(Revision tracking records)
####

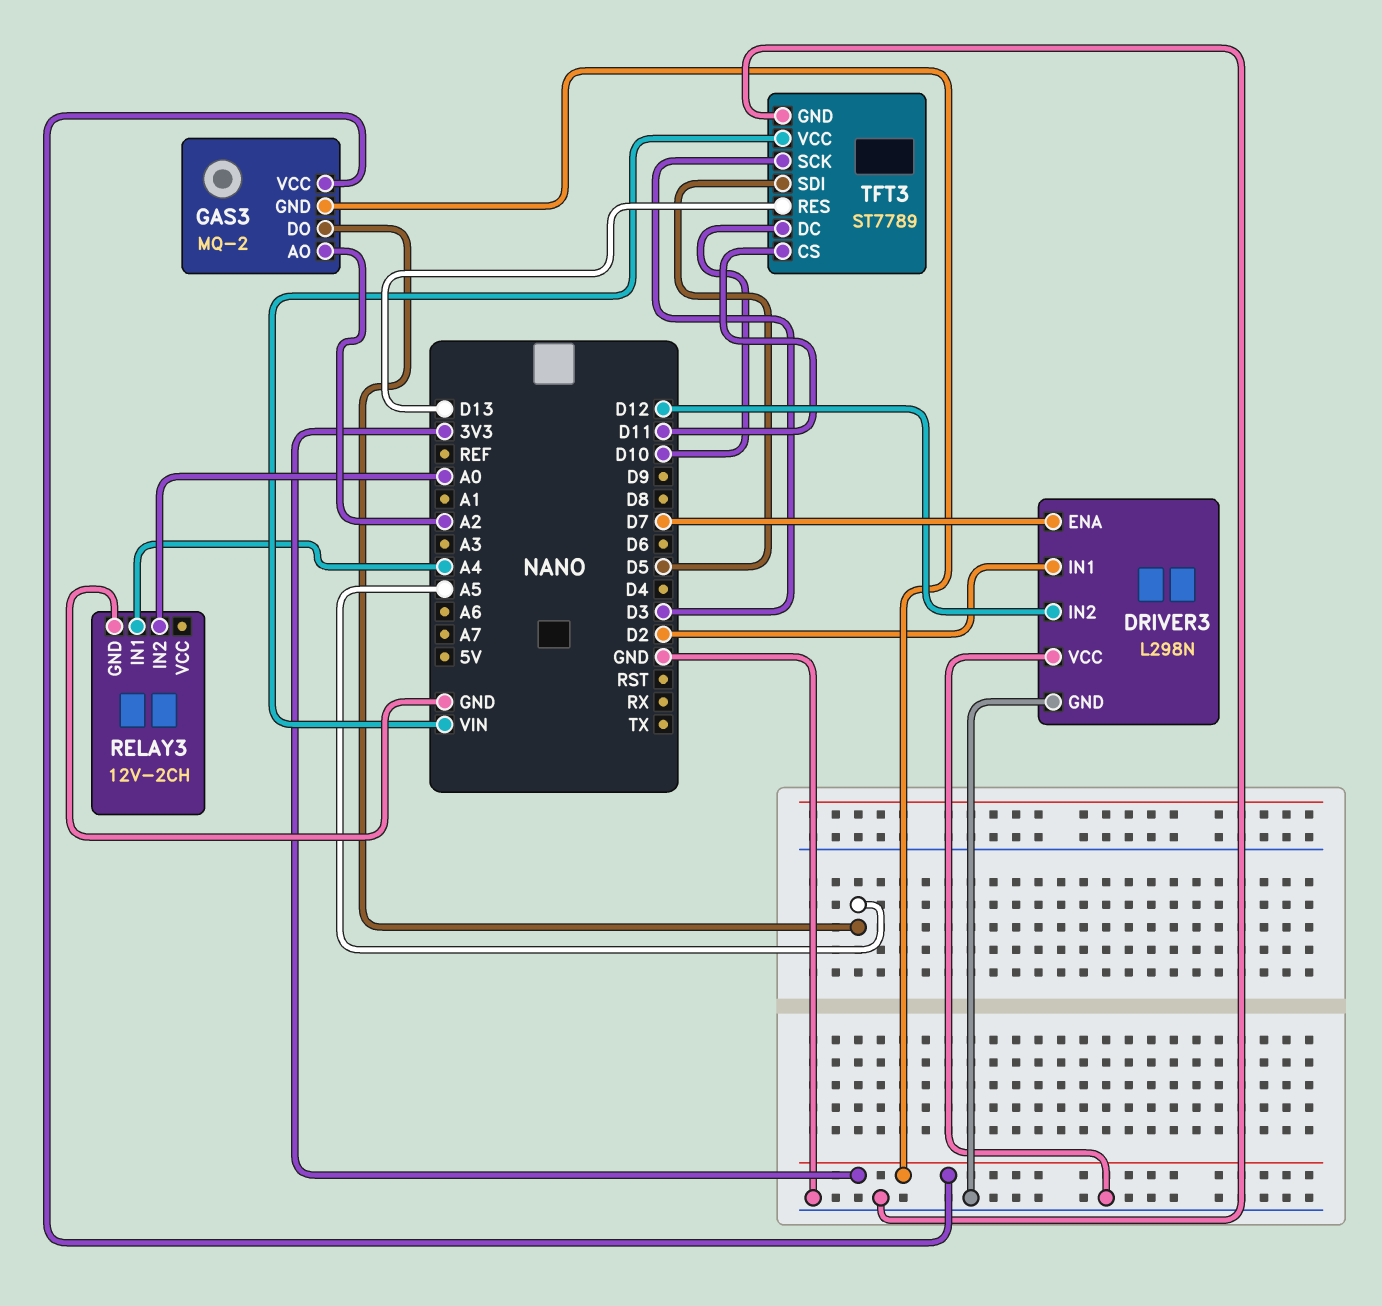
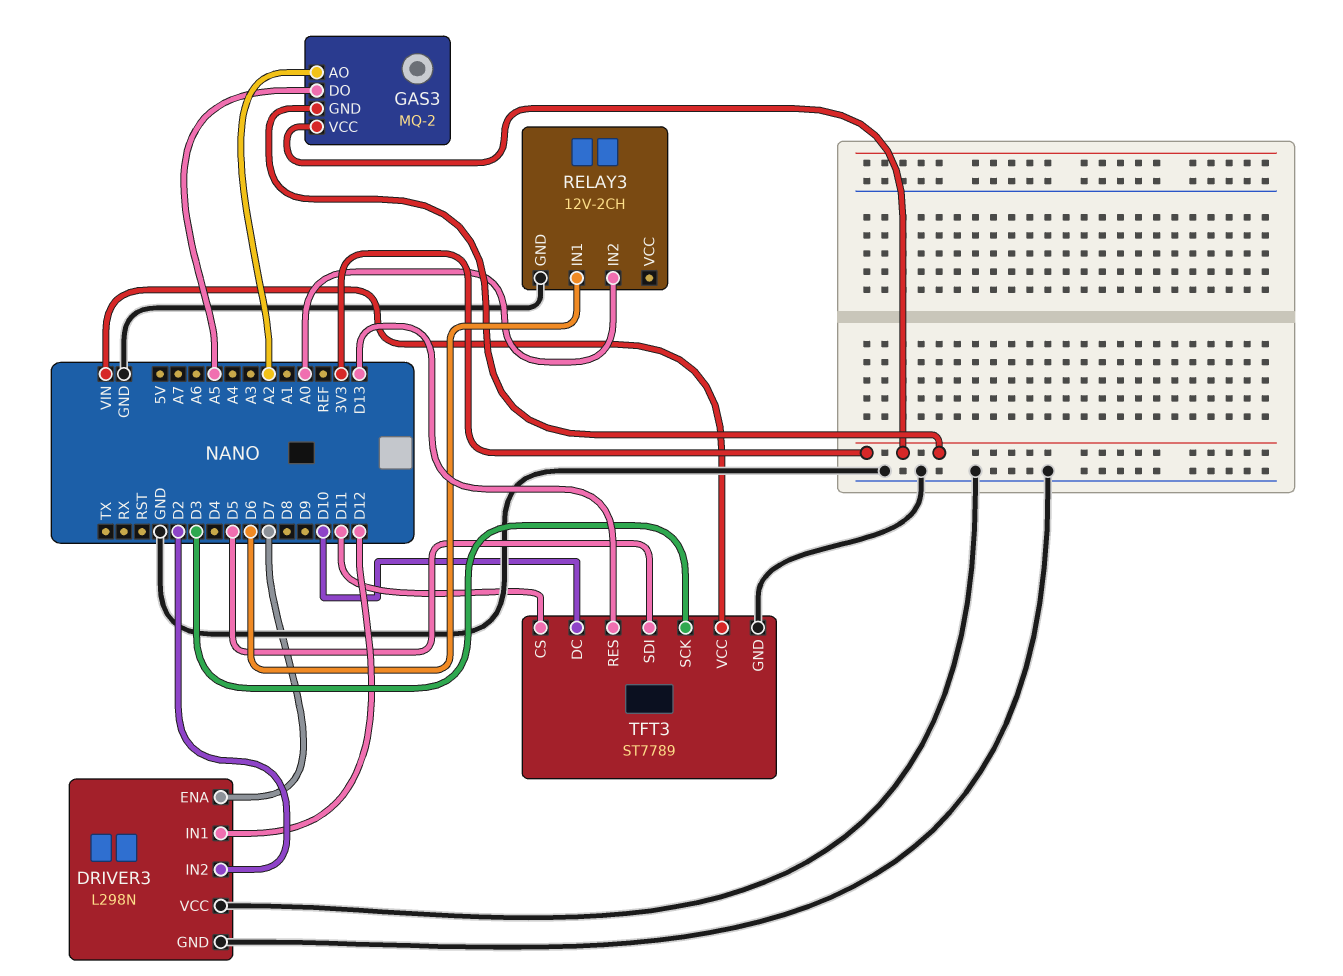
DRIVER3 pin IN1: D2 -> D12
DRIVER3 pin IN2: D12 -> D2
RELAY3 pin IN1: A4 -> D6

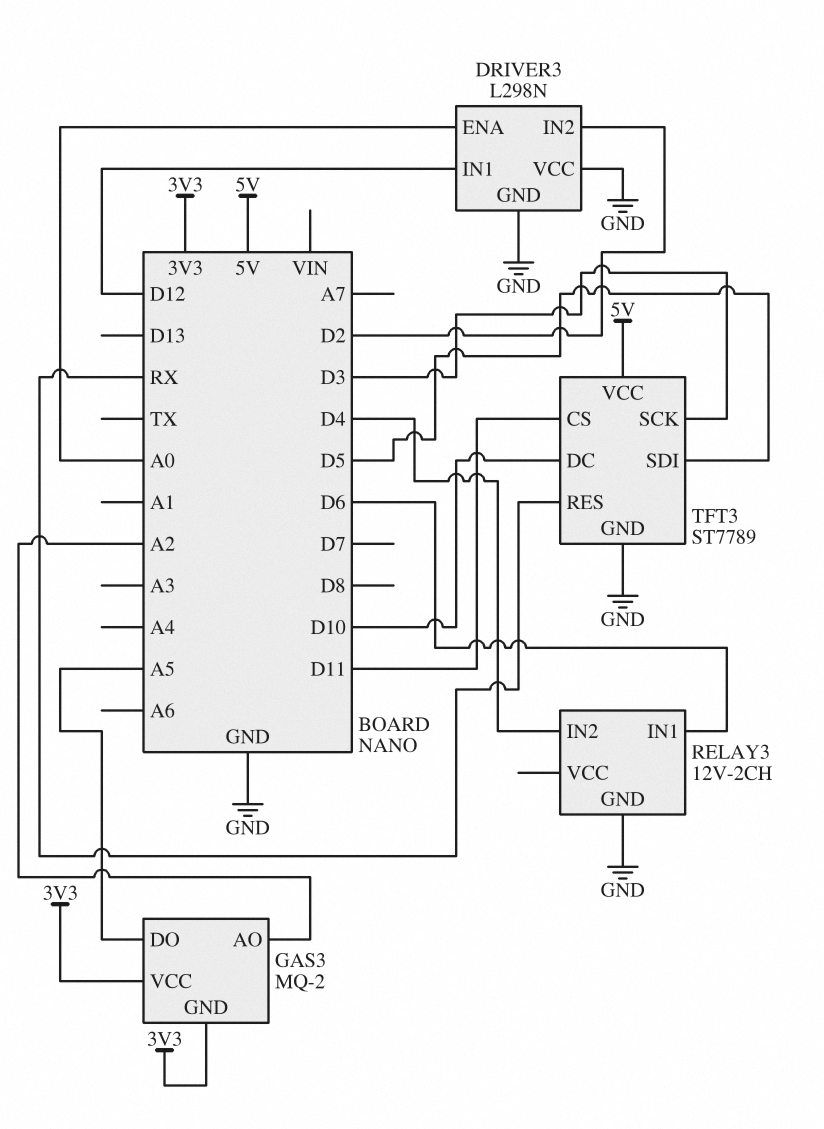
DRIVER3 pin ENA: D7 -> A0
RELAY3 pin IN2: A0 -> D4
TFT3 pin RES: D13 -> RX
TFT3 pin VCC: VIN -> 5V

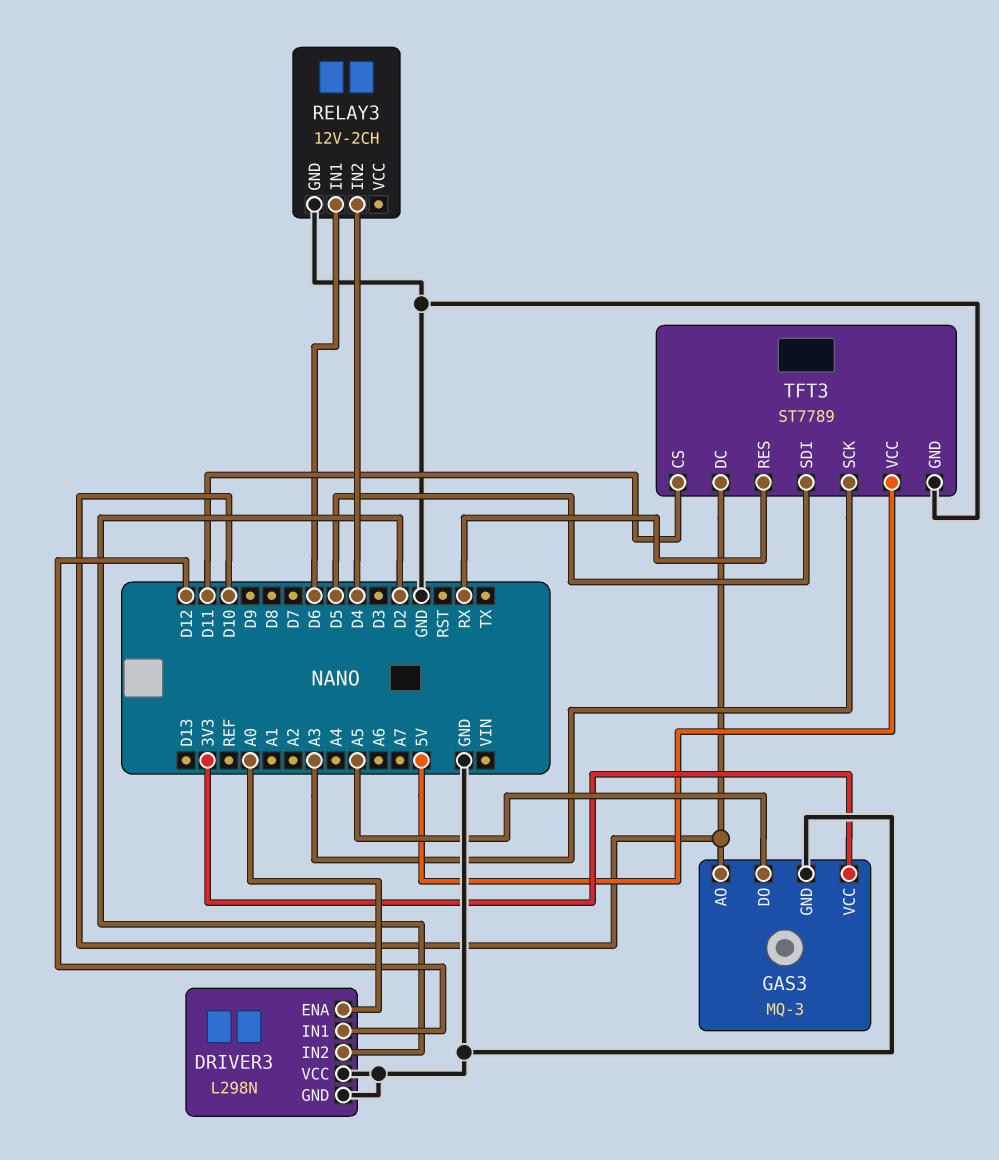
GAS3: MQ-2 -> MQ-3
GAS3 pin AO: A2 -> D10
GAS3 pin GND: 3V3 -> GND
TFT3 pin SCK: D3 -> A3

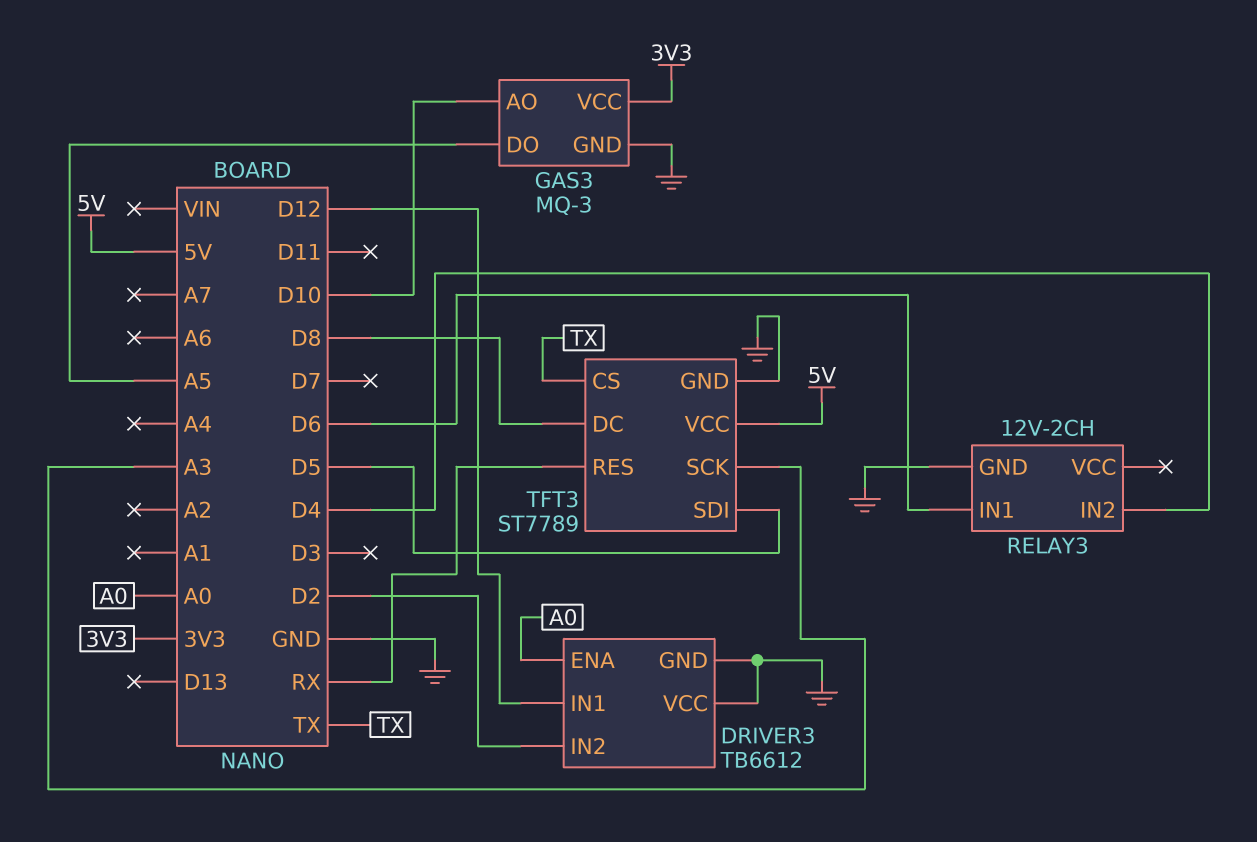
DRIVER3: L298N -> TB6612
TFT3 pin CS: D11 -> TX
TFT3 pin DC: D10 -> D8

####

### WHAT THE EXERCISE ASKS
Your answer must be the records exactly as they stand, with no pictures in it.

### EXERCISE OUTPUT
DRIVER3 pin IN1: D2 -> D12
DRIVER3 pin IN2: D12 -> D2
RELAY3 pin IN1: A4 -> D6

DRIVER3 pin ENA: D7 -> A0
RELAY3 pin IN2: A0 -> D4
TFT3 pin RES: D13 -> RX
TFT3 pin VCC: VIN -> 5V

GAS3: MQ-2 -> MQ-3
GAS3 pin AO: A2 -> D10
GAS3 pin GND: 3V3 -> GND
TFT3 pin SCK: D3 -> A3

DRIVER3: L298N -> TB6612
TFT3 pin CS: D11 -> TX
TFT3 pin DC: D10 -> D8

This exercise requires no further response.